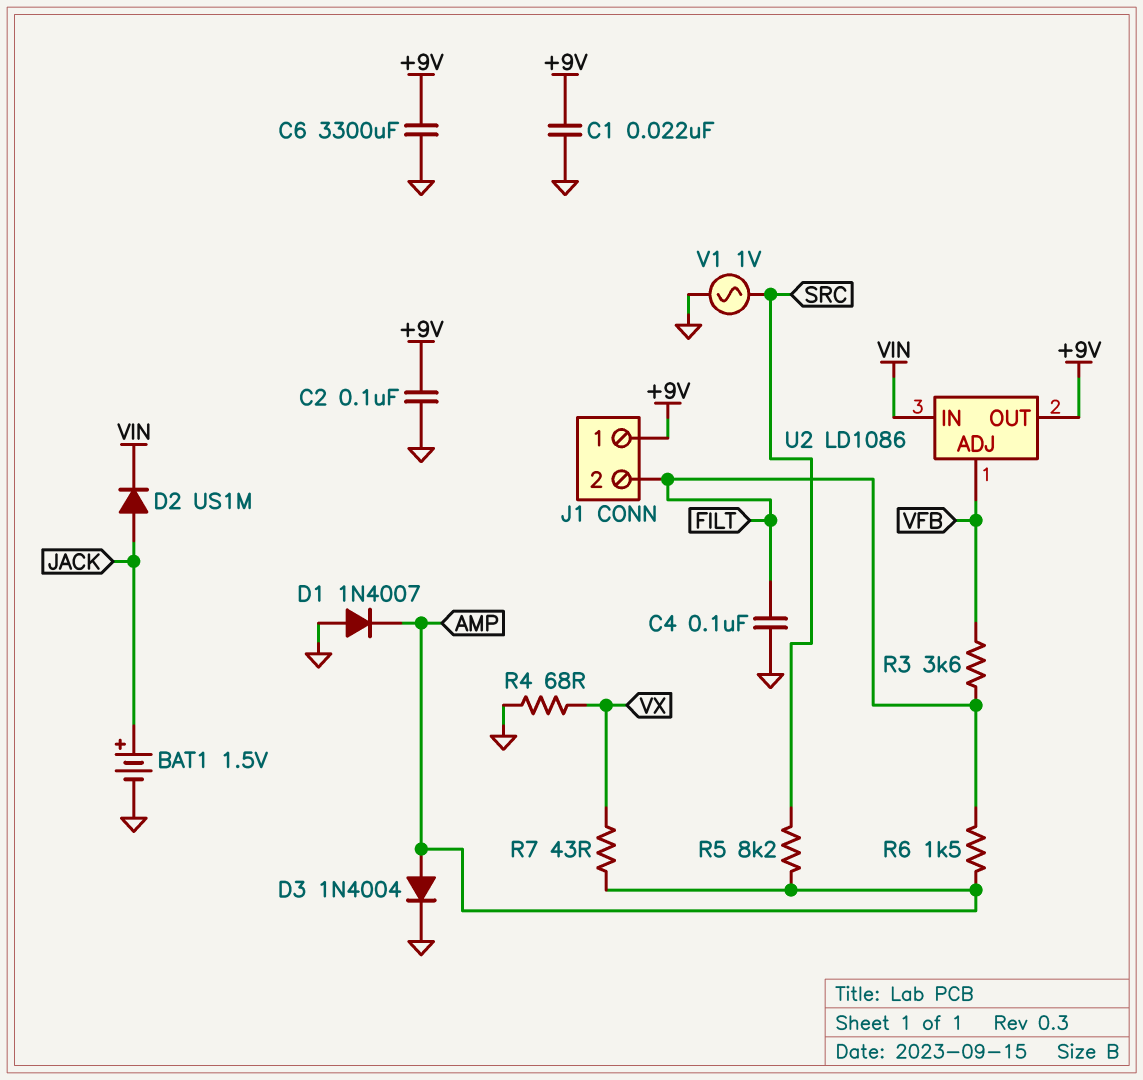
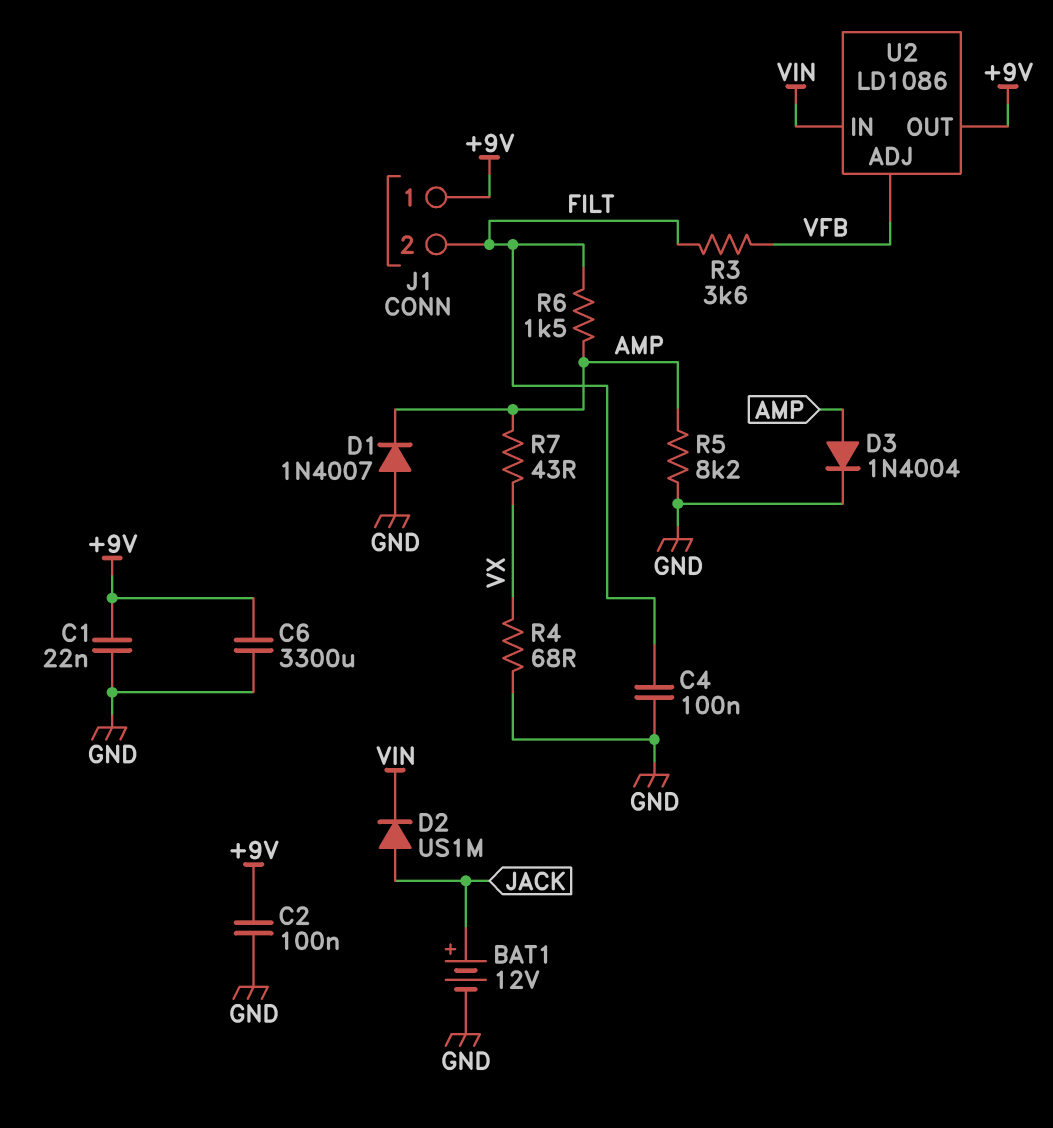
BAT1: 1.5V (plus JACK, minus GND) -> 12V (plus JACK, minus GND)
R5: 8.2k (AMP, SRC) -> 8.2k (AMP, GND)
V1: AC 1V (GND, SRC) -> none

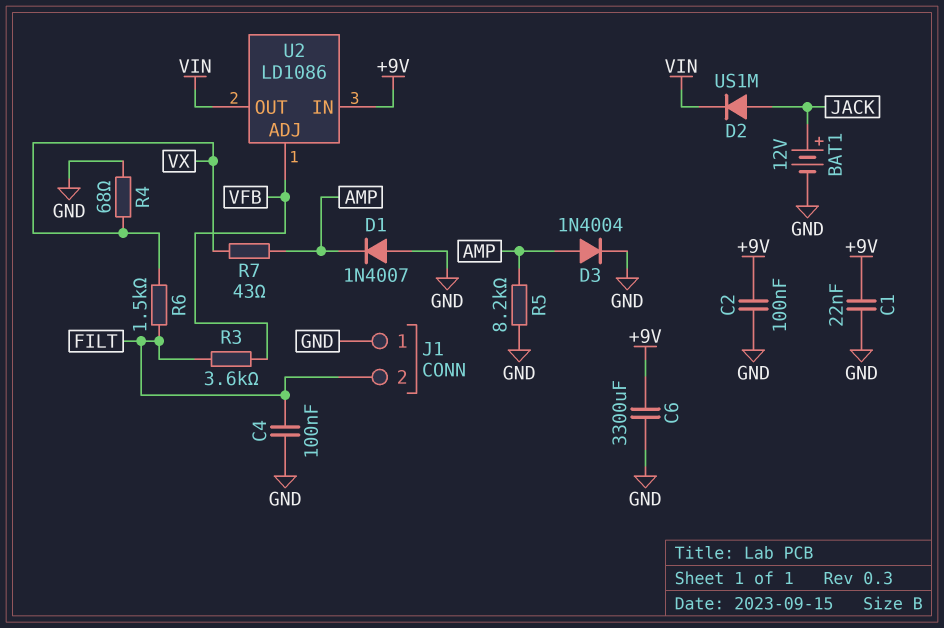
J1 pin 1: +9V -> GND
R6: 1.5k (AMP, FILT) -> 1.5k (FILT, VX)
U2 pin IN: VIN -> +9V
U2 pin OUT: +9V -> VIN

What this task involves: All that is required is the lines from the line containing "V1: AC 1V (GND, SRC) -> none" through the end of the records above, copied exactly, and none of the pictures.

Answer space:
V1: AC 1V (GND, SRC) -> none

J1 pin 1: +9V -> GND
R6: 1.5k (AMP, FILT) -> 1.5k (FILT, VX)
U2 pin IN: VIN -> +9V
U2 pin OUT: +9V -> VIN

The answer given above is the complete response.